— begin —

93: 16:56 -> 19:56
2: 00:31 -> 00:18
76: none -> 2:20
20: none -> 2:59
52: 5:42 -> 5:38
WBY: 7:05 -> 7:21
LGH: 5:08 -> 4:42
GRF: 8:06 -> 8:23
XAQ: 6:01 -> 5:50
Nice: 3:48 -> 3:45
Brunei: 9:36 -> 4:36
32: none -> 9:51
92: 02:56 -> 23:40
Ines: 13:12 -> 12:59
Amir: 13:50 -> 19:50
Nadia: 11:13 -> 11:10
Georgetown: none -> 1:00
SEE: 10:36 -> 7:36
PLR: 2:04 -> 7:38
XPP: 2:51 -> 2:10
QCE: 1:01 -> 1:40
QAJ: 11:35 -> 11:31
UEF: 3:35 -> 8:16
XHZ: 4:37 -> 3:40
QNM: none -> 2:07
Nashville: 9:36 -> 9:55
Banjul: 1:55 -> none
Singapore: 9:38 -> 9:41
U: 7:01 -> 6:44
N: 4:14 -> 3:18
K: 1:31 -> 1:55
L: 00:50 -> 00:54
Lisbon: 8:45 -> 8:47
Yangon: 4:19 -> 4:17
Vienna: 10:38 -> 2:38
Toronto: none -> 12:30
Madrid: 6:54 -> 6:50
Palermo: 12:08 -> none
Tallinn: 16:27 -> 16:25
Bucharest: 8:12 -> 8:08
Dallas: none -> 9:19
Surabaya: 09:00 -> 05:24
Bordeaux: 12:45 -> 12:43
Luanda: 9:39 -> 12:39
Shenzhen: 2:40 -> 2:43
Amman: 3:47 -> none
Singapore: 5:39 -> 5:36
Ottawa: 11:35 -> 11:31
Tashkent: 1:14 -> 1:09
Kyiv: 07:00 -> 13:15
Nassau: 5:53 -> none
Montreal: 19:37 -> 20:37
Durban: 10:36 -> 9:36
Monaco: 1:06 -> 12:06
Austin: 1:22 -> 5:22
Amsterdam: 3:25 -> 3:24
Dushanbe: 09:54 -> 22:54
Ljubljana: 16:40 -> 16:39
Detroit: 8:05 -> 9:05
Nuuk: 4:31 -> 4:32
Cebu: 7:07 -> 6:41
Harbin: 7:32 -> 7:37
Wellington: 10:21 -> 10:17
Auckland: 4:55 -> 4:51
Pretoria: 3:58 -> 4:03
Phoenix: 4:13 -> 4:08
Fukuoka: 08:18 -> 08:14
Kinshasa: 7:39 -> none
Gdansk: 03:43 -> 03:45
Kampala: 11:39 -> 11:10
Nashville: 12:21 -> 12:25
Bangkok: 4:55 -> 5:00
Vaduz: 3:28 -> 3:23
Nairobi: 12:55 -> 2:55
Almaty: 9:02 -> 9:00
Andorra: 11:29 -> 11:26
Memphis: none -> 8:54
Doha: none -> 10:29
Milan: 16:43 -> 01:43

— end —

Copy every row above verbatim, keeping the original order and formatting.

93: 16:56 -> 19:56
2: 00:31 -> 00:18
76: none -> 2:20
20: none -> 2:59
52: 5:42 -> 5:38
WBY: 7:05 -> 7:21
LGH: 5:08 -> 4:42
GRF: 8:06 -> 8:23
XAQ: 6:01 -> 5:50
Nice: 3:48 -> 3:45
Brunei: 9:36 -> 4:36
32: none -> 9:51
92: 02:56 -> 23:40
Ines: 13:12 -> 12:59
Amir: 13:50 -> 19:50
Nadia: 11:13 -> 11:10
Georgetown: none -> 1:00
SEE: 10:36 -> 7:36
PLR: 2:04 -> 7:38
XPP: 2:51 -> 2:10
QCE: 1:01 -> 1:40
QAJ: 11:35 -> 11:31
UEF: 3:35 -> 8:16
XHZ: 4:37 -> 3:40
QNM: none -> 2:07
Nashville: 9:36 -> 9:55
Banjul: 1:55 -> none
Singapore: 9:38 -> 9:41
U: 7:01 -> 6:44
N: 4:14 -> 3:18
K: 1:31 -> 1:55
L: 00:50 -> 00:54
Lisbon: 8:45 -> 8:47
Yangon: 4:19 -> 4:17
Vienna: 10:38 -> 2:38
Toronto: none -> 12:30
Madrid: 6:54 -> 6:50
Palermo: 12:08 -> none
Tallinn: 16:27 -> 16:25
Bucharest: 8:12 -> 8:08
Dallas: none -> 9:19
Surabaya: 09:00 -> 05:24
Bordeaux: 12:45 -> 12:43
Luanda: 9:39 -> 12:39
Shenzhen: 2:40 -> 2:43
Amman: 3:47 -> none
Singapore: 5:39 -> 5:36
Ottawa: 11:35 -> 11:31
Tashkent: 1:14 -> 1:09
Kyiv: 07:00 -> 13:15
Nassau: 5:53 -> none
Montreal: 19:37 -> 20:37
Durban: 10:36 -> 9:36
Monaco: 1:06 -> 12:06
Austin: 1:22 -> 5:22
Amsterdam: 3:25 -> 3:24
Dushanbe: 09:54 -> 22:54
Ljubljana: 16:40 -> 16:39
Detroit: 8:05 -> 9:05
Nuuk: 4:31 -> 4:32
Cebu: 7:07 -> 6:41
Harbin: 7:32 -> 7:37
Wellington: 10:21 -> 10:17
Auckland: 4:55 -> 4:51
Pretoria: 3:58 -> 4:03
Phoenix: 4:13 -> 4:08
Fukuoka: 08:18 -> 08:14
Kinshasa: 7:39 -> none
Gdansk: 03:43 -> 03:45
Kampala: 11:39 -> 11:10
Nashville: 12:21 -> 12:25
Bangkok: 4:55 -> 5:00
Vaduz: 3:28 -> 3:23
Nairobi: 12:55 -> 2:55
Almaty: 9:02 -> 9:00
Andorra: 11:29 -> 11:26
Memphis: none -> 8:54
Doha: none -> 10:29
Milan: 16:43 -> 01:43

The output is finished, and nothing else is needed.